PROMPT – Extract each line of the LilyPond source below that contains the string "grace".

■ ■ ■

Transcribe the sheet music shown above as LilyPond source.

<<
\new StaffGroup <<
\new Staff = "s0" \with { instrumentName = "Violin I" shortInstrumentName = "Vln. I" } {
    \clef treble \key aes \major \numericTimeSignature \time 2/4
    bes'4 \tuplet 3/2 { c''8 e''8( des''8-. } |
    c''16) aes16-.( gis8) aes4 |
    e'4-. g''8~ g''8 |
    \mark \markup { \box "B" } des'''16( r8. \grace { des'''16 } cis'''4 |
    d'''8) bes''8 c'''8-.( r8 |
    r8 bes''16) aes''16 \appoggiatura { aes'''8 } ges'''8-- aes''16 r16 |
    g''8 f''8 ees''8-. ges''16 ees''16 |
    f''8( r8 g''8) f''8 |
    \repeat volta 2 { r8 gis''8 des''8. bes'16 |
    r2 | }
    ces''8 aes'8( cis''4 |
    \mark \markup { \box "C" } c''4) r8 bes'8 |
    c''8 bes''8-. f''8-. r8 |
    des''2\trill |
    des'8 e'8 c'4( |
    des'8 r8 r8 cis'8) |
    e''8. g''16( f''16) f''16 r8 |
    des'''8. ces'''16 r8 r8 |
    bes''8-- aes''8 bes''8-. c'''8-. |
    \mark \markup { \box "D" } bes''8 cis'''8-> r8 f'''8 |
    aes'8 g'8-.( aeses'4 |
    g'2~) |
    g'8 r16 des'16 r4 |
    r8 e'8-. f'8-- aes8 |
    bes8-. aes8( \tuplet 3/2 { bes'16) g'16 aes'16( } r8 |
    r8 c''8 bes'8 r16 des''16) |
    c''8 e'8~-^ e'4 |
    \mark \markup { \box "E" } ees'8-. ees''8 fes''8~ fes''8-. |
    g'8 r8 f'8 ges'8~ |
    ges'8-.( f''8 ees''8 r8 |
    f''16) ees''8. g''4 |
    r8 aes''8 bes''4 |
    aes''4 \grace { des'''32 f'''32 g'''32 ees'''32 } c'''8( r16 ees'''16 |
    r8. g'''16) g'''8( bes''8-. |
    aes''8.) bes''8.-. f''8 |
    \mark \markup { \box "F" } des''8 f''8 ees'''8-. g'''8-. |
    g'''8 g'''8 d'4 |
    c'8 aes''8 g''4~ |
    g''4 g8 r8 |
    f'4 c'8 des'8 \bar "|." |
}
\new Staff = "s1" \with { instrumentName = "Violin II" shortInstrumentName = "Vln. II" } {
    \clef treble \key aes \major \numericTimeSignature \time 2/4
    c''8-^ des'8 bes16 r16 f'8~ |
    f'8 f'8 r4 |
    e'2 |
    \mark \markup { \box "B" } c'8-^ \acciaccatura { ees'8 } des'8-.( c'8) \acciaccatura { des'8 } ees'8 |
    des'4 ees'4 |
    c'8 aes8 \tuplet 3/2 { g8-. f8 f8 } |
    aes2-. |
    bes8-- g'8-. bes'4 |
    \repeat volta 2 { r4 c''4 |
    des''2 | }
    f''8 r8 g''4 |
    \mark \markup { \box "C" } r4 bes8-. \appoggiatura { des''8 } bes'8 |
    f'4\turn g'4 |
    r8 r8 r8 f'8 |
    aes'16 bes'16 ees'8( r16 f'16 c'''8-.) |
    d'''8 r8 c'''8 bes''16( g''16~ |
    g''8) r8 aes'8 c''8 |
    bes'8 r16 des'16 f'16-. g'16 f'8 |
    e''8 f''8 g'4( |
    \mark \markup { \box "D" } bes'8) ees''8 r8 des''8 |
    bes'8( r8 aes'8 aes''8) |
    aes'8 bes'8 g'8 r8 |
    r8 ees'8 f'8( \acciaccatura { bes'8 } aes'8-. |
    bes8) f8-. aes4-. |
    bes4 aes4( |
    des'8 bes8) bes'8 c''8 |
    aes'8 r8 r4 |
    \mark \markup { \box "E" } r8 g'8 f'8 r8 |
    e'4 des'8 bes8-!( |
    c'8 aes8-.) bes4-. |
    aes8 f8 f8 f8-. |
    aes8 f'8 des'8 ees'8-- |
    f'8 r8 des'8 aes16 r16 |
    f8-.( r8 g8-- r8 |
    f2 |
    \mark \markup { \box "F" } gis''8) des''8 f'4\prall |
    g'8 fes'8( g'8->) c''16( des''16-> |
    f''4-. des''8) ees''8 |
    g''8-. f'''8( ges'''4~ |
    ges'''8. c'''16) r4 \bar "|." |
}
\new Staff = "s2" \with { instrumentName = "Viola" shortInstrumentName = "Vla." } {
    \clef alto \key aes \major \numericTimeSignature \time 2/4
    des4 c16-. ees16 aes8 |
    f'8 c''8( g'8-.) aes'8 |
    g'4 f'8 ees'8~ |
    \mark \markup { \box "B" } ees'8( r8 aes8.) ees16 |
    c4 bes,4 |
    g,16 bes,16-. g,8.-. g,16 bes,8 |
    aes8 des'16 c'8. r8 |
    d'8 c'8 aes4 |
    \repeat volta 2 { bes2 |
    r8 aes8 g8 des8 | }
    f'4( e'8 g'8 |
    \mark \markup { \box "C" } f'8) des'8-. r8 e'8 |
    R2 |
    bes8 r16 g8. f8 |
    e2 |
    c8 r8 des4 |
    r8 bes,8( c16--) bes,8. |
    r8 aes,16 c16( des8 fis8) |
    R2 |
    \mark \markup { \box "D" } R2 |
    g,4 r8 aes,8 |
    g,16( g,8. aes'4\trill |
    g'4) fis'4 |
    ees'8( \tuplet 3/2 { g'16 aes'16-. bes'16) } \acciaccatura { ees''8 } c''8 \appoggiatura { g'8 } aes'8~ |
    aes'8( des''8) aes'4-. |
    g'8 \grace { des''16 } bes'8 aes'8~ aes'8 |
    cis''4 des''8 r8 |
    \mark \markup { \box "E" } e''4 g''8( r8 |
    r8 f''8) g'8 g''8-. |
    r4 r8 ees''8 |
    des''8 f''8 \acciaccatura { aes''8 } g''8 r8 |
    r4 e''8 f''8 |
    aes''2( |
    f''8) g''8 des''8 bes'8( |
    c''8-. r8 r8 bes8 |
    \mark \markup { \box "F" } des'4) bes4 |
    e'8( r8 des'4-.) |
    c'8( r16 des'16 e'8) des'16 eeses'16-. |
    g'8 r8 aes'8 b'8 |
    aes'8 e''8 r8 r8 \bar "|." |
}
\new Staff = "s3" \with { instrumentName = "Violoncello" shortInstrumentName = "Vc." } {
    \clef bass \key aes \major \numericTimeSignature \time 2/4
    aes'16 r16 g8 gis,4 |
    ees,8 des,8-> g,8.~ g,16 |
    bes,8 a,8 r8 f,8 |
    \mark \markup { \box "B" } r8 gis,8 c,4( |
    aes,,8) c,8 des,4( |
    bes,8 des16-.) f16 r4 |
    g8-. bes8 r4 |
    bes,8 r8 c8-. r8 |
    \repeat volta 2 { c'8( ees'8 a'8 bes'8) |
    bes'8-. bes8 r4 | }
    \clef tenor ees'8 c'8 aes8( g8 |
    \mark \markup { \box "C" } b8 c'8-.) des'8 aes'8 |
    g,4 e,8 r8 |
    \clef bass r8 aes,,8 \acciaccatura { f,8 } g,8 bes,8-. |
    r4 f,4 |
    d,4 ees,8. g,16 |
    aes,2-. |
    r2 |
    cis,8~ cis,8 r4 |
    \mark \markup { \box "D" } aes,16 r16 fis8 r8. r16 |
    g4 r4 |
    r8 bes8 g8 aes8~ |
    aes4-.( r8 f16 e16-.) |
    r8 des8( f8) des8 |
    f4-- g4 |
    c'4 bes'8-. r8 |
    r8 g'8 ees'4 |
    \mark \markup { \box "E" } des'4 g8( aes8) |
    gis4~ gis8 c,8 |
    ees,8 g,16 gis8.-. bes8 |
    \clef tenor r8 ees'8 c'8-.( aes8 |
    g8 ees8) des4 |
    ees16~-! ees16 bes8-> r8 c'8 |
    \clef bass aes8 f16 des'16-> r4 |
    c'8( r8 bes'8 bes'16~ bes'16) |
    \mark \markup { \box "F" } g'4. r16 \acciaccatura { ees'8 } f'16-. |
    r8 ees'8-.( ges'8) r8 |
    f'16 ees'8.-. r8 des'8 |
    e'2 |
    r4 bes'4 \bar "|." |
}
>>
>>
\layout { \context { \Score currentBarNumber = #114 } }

■ ■ ■

ANSWER FOR THIS EXERCISE –
    \mark \markup { \box "B" } des'''16( r8. \grace { des'''16 } cis'''4 |
    aes''4 \grace { des'''32 f'''32 g'''32 ees'''32 } c'''8( r16 ees'''16 |
    g'8 \grace { des''16 } bes'8 aes'8~ aes'8 |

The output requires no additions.